Segment Start: Source records
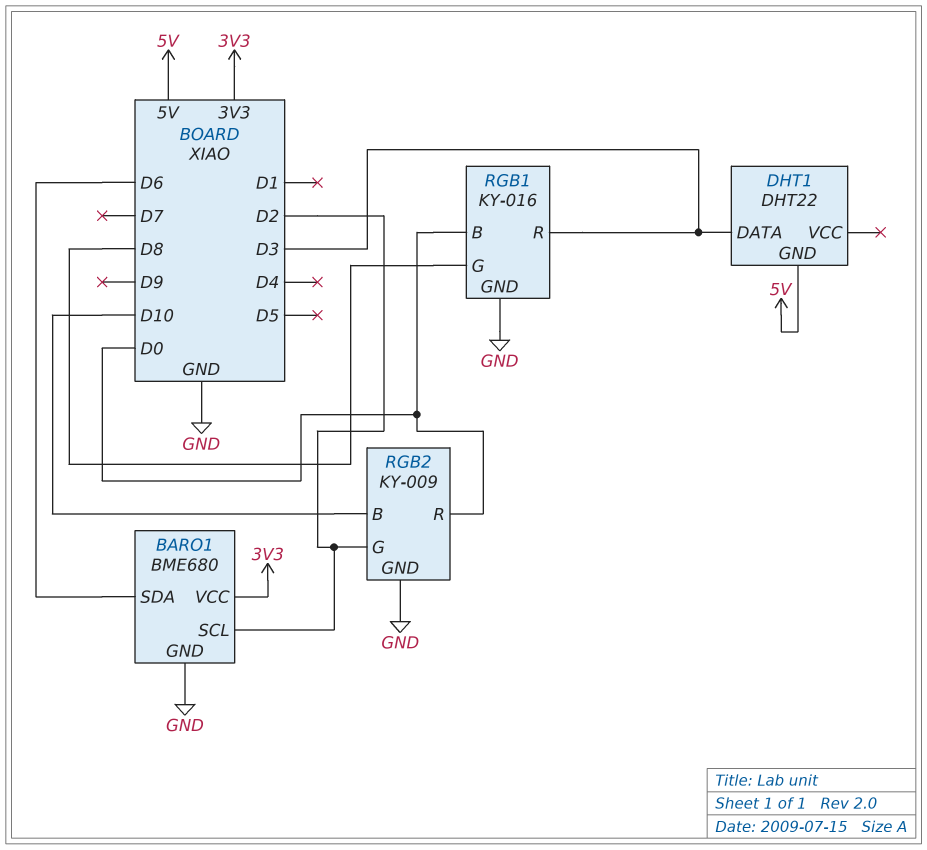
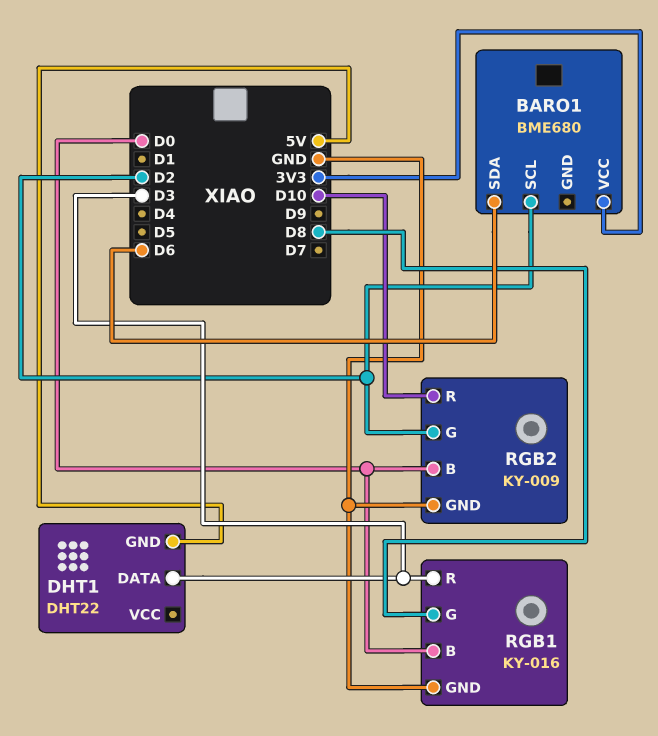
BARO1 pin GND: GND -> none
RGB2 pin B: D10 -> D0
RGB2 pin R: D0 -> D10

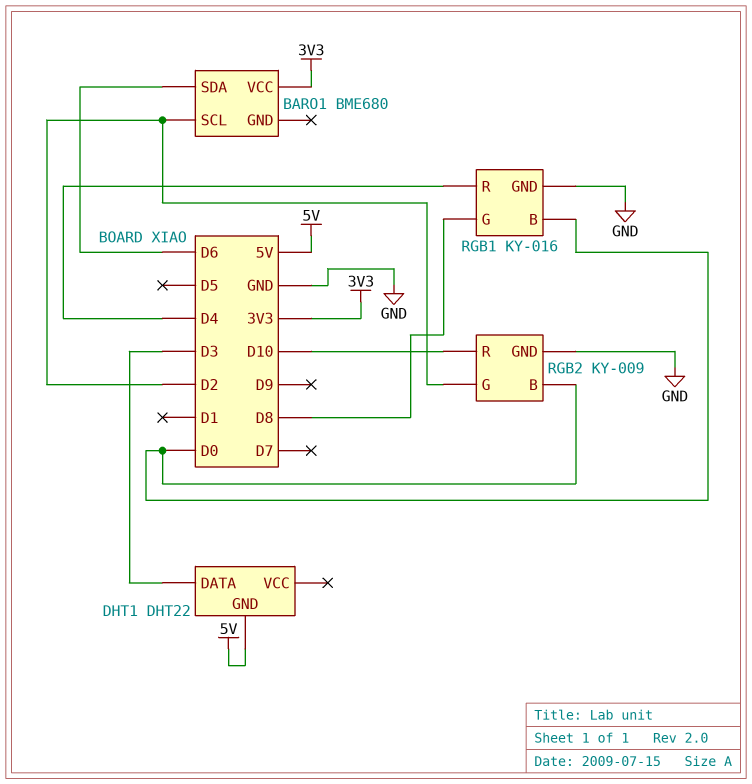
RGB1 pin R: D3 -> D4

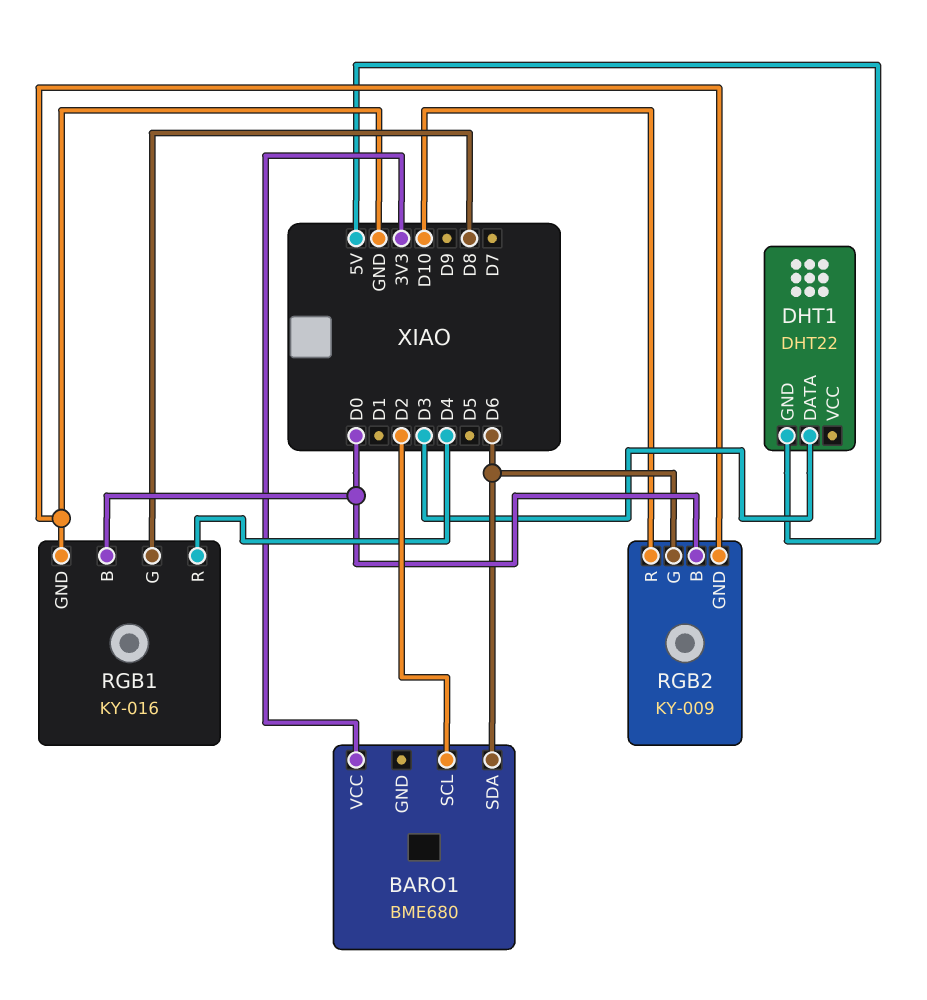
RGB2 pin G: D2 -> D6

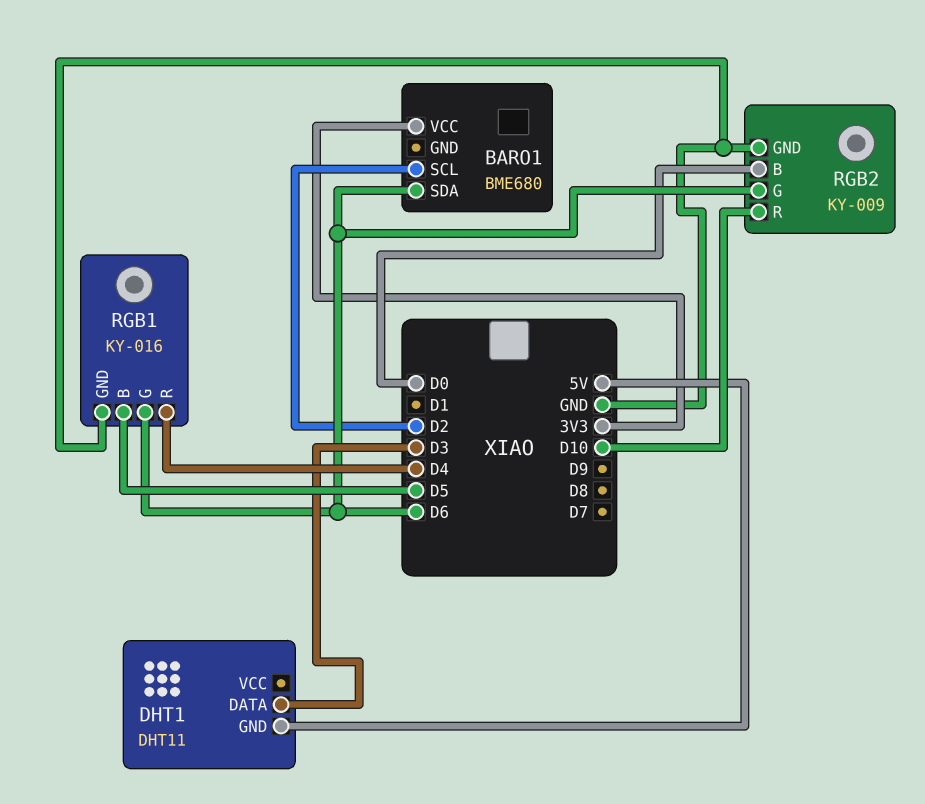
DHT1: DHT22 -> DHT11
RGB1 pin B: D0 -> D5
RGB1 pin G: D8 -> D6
Segment End: Source records
Segment Start: Source records
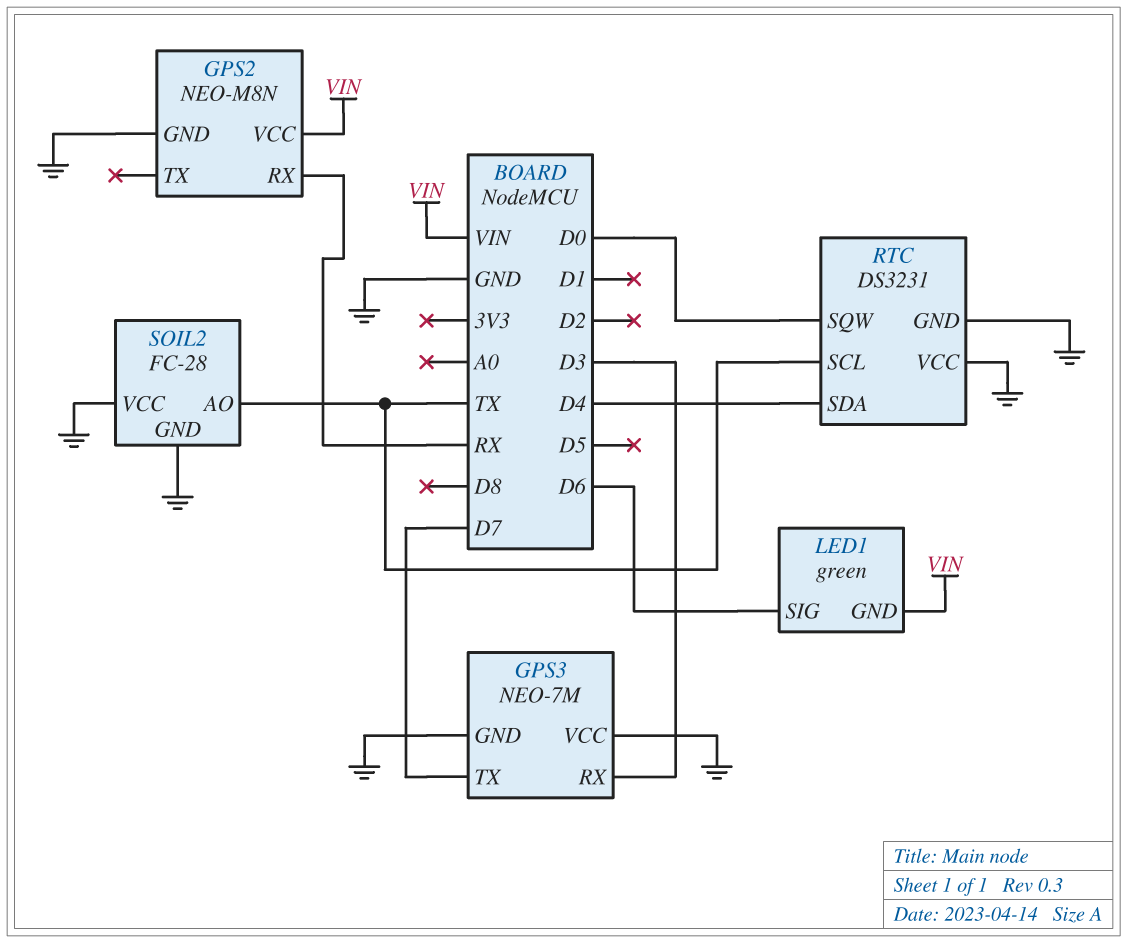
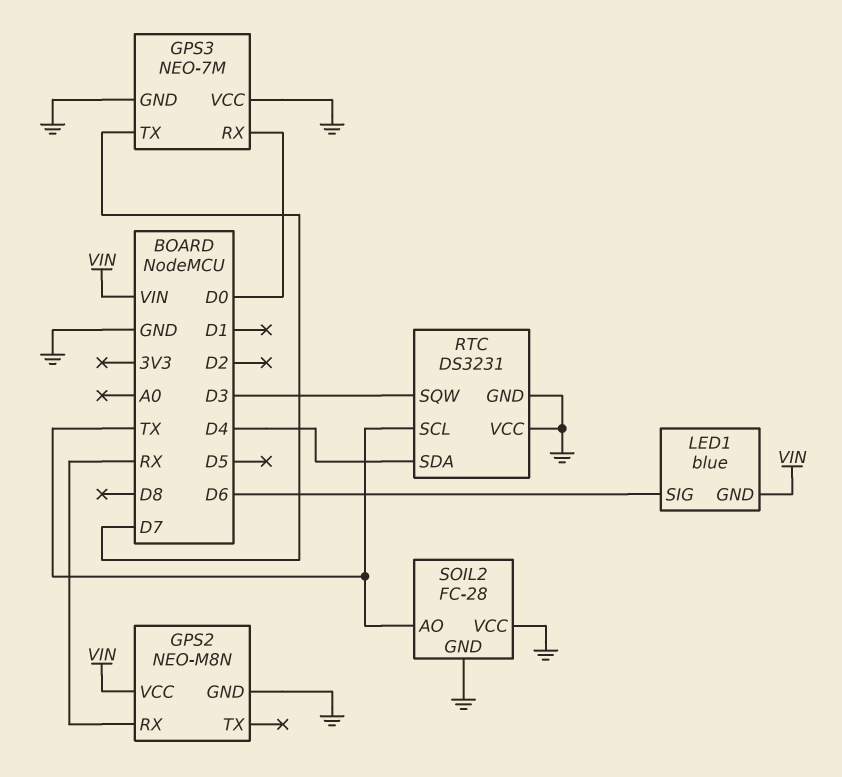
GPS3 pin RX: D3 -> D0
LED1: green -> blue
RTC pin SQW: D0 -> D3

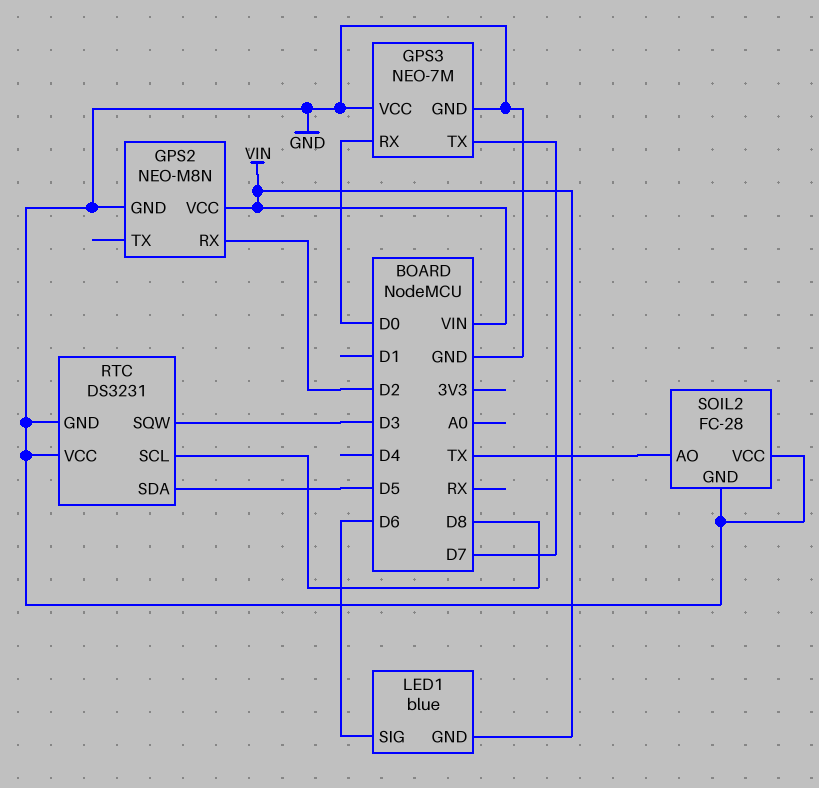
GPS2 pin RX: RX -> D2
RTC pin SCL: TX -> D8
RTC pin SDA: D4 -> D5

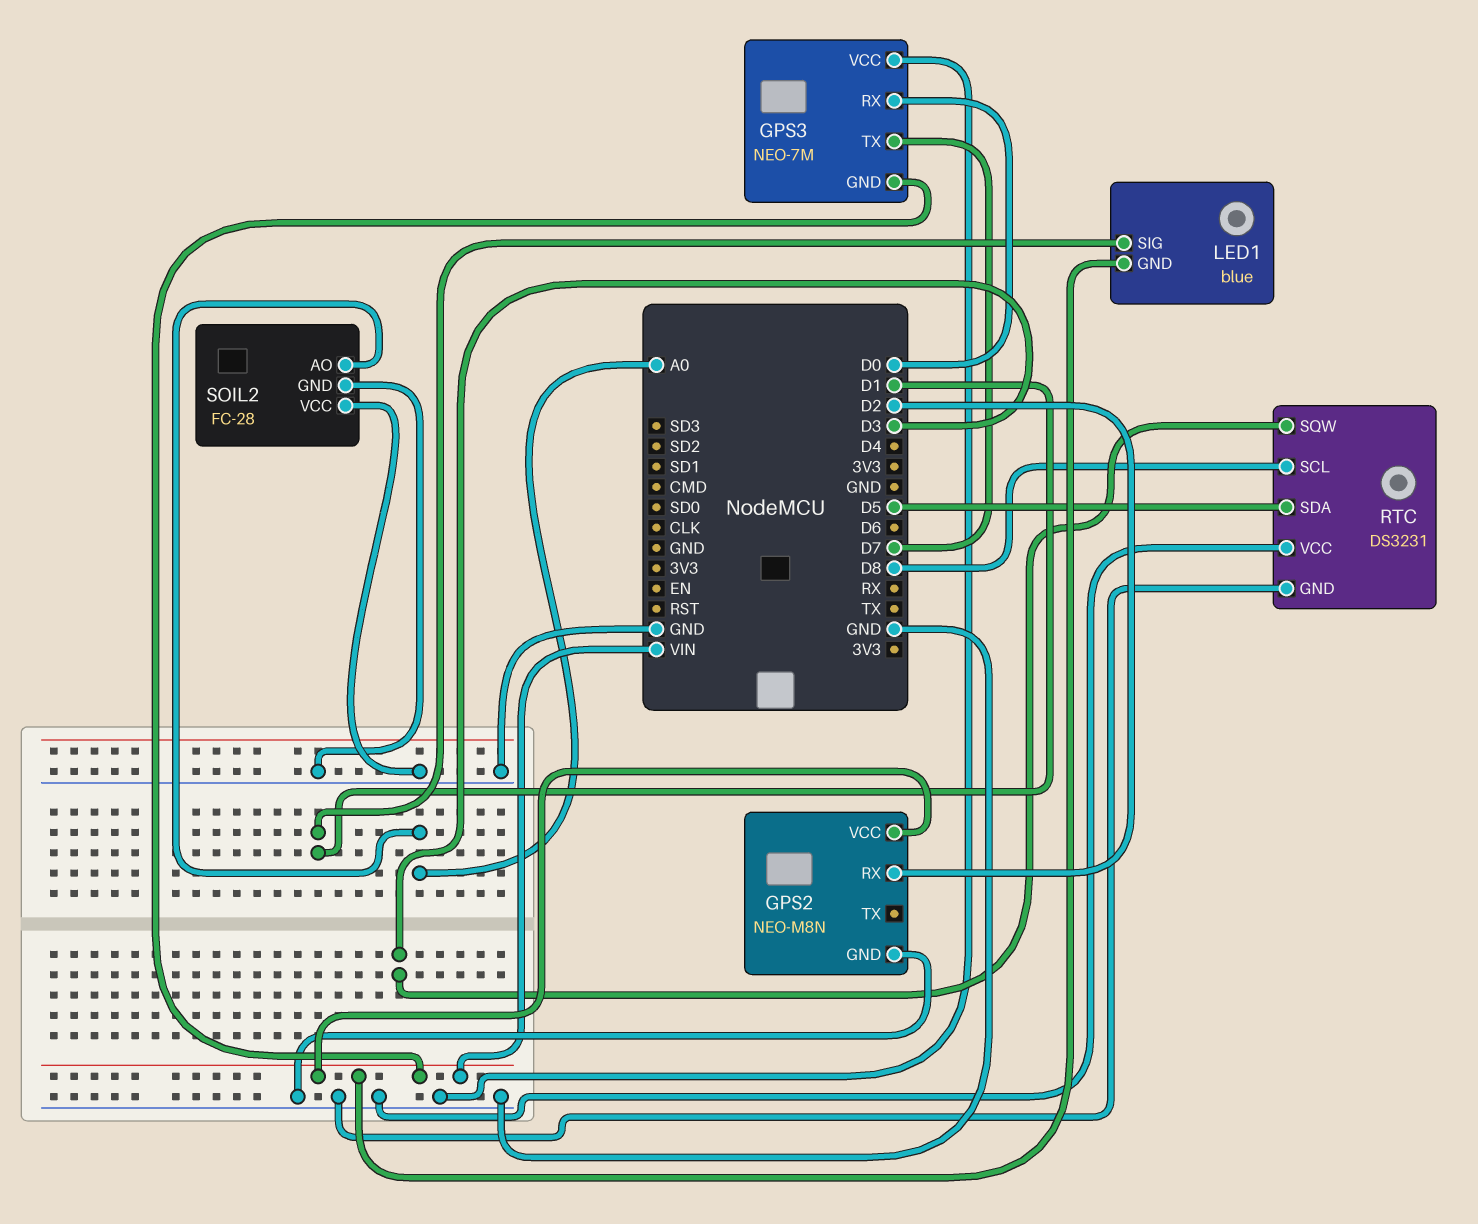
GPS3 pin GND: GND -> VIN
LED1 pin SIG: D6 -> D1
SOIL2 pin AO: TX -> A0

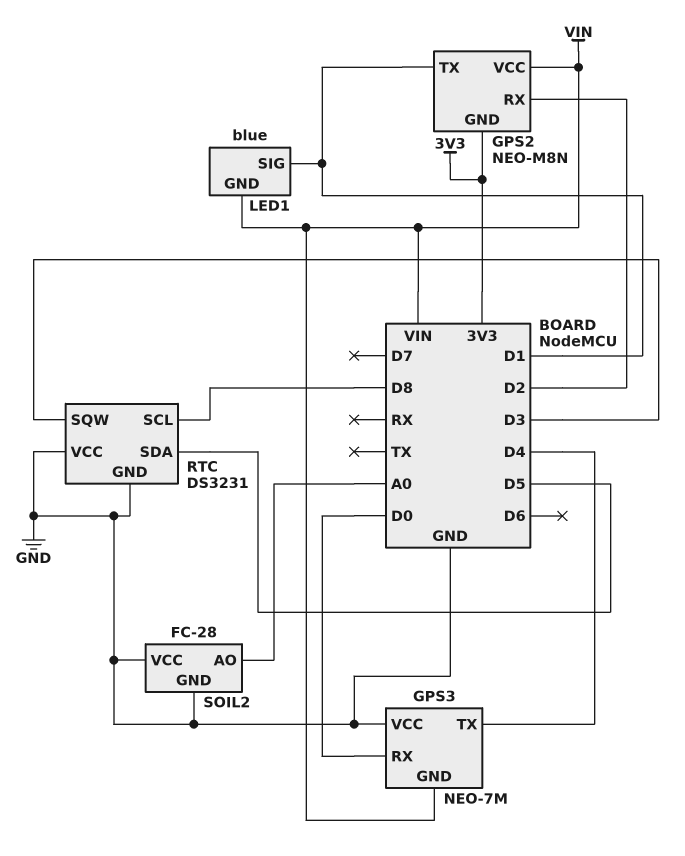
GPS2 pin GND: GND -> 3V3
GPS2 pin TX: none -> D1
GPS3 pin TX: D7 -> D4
Segment End: Source records
** Task to complete **
Could you transcribe exactly the entries above, but only the lines from the one with "LED1 pin SIG: D6 -> D1" through the one with "GPS3 pin TX: D7 -> D4", and without pictures?

** Task output **
LED1 pin SIG: D6 -> D1
SOIL2 pin AO: TX -> A0

GPS2 pin GND: GND -> 3V3
GPS2 pin TX: none -> D1
GPS3 pin TX: D7 -> D4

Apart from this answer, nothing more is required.